* Supplied material *
====================

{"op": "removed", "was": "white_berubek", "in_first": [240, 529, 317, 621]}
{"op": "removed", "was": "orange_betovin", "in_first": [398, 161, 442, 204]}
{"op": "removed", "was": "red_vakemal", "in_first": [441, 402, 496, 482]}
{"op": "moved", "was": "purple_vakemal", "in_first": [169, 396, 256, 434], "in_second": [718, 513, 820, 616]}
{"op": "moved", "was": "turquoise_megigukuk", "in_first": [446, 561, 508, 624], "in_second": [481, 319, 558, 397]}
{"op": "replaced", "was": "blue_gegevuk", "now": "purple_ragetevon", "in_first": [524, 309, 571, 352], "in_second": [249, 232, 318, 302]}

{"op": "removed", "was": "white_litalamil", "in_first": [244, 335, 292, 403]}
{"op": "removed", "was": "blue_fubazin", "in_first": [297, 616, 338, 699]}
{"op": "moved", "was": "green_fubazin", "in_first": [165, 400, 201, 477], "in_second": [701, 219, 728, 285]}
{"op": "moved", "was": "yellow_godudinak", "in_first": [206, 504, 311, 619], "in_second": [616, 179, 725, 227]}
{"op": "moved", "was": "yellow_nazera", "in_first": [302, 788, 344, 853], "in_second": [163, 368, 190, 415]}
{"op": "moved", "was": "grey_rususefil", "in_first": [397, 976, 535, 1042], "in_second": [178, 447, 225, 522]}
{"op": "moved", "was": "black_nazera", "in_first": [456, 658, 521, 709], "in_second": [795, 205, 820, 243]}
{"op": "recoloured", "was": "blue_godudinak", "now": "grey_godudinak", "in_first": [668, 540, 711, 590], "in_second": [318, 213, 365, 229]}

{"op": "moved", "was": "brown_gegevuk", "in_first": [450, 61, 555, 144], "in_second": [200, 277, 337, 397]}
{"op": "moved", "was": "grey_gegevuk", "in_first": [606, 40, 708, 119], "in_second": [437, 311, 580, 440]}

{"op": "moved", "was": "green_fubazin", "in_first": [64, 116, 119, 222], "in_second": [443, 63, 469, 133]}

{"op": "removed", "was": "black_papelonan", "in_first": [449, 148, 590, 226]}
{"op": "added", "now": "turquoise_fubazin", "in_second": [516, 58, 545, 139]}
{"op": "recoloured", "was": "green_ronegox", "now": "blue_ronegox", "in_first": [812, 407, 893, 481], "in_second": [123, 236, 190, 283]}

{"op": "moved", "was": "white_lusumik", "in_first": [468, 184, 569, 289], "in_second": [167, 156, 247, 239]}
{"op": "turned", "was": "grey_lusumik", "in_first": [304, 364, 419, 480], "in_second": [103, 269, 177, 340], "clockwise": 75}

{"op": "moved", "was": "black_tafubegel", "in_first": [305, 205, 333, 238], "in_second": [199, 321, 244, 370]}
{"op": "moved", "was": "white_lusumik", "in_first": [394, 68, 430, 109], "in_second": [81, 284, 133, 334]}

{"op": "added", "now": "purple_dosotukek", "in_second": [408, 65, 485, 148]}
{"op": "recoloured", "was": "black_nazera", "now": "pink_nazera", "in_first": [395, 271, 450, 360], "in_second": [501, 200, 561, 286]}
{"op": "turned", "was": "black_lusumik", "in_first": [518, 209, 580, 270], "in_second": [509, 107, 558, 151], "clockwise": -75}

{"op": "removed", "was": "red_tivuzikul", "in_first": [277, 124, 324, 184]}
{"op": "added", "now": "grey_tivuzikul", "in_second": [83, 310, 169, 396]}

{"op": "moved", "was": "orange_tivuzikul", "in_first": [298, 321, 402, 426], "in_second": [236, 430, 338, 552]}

====================

* Problem statement *
Each entry above needs to be duplicated exactly.

* Answer below *
{"op": "removed", "was": "white_berubek", "in_first": [240, 529, 317, 621]}
{"op": "removed", "was": "orange_betovin", "in_first": [398, 161, 442, 204]}
{"op": "removed", "was": "red_vakemal", "in_first": [441, 402, 496, 482]}
{"op": "moved", "was": "purple_vakemal", "in_first": [169, 396, 256, 434], "in_second": [718, 513, 820, 616]}
{"op": "moved", "was": "turquoise_megigukuk", "in_first": [446, 561, 508, 624], "in_second": [481, 319, 558, 397]}
{"op": "replaced", "was": "blue_gegevuk", "now": "purple_ragetevon", "in_first": [524, 309, 571, 352], "in_second": [249, 232, 318, 302]}

{"op": "removed", "was": "white_litalamil", "in_first": [244, 335, 292, 403]}
{"op": "removed", "was": "blue_fubazin", "in_first": [297, 616, 338, 699]}
{"op": "moved", "was": "green_fubazin", "in_first": [165, 400, 201, 477], "in_second": [701, 219, 728, 285]}
{"op": "moved", "was": "yellow_godudinak", "in_first": [206, 504, 311, 619], "in_second": [616, 179, 725, 227]}
{"op": "moved", "was": "yellow_nazera", "in_first": [302, 788, 344, 853], "in_second": [163, 368, 190, 415]}
{"op": "moved", "was": "grey_rususefil", "in_first": [397, 976, 535, 1042], "in_second": [178, 447, 225, 522]}
{"op": "moved", "was": "black_nazera", "in_first": [456, 658, 521, 709], "in_second": [795, 205, 820, 243]}
{"op": "recoloured", "was": "blue_godudinak", "now": "grey_godudinak", "in_first": [668, 540, 711, 590], "in_second": [318, 213, 365, 229]}

{"op": "moved", "was": "brown_gegevuk", "in_first": [450, 61, 555, 144], "in_second": [200, 277, 337, 397]}
{"op": "moved", "was": "grey_gegevuk", "in_first": [606, 40, 708, 119], "in_second": [437, 311, 580, 440]}

{"op": "moved", "was": "green_fubazin", "in_first": [64, 116, 119, 222], "in_second": [443, 63, 469, 133]}

{"op": "removed", "was": "black_papelonan", "in_first": [449, 148, 590, 226]}
{"op": "added", "now": "turquoise_fubazin", "in_second": [516, 58, 545, 139]}
{"op": "recoloured", "was": "green_ronegox", "now": "blue_ronegox", "in_first": [812, 407, 893, 481], "in_second": [123, 236, 190, 283]}

{"op": "moved", "was": "white_lusumik", "in_first": [468, 184, 569, 289], "in_second": [167, 156, 247, 239]}
{"op": "turned", "was": "grey_lusumik", "in_first": [304, 364, 419, 480], "in_second": [103, 269, 177, 340], "clockwise": 75}

{"op": "moved", "was": "black_tafubegel", "in_first": [305, 205, 333, 238], "in_second": [199, 321, 244, 370]}
{"op": "moved", "was": "white_lusumik", "in_first": [394, 68, 430, 109], "in_second": [81, 284, 133, 334]}

{"op": "added", "now": "purple_dosotukek", "in_second": [408, 65, 485, 148]}
{"op": "recoloured", "was": "black_nazera", "now": "pink_nazera", "in_first": [395, 271, 450, 360], "in_second": [501, 200, 561, 286]}
{"op": "turned", "was": "black_lusumik", "in_first": [518, 209, 580, 270], "in_second": [509, 107, 558, 151], "clockwise": -75}

{"op": "removed", "was": "red_tivuzikul", "in_first": [277, 124, 324, 184]}
{"op": "added", "now": "grey_tivuzikul", "in_second": [83, 310, 169, 396]}

{"op": "moved", "was": "orange_tivuzikul", "in_first": [298, 321, 402, 426], "in_second": [236, 430, 338, 552]}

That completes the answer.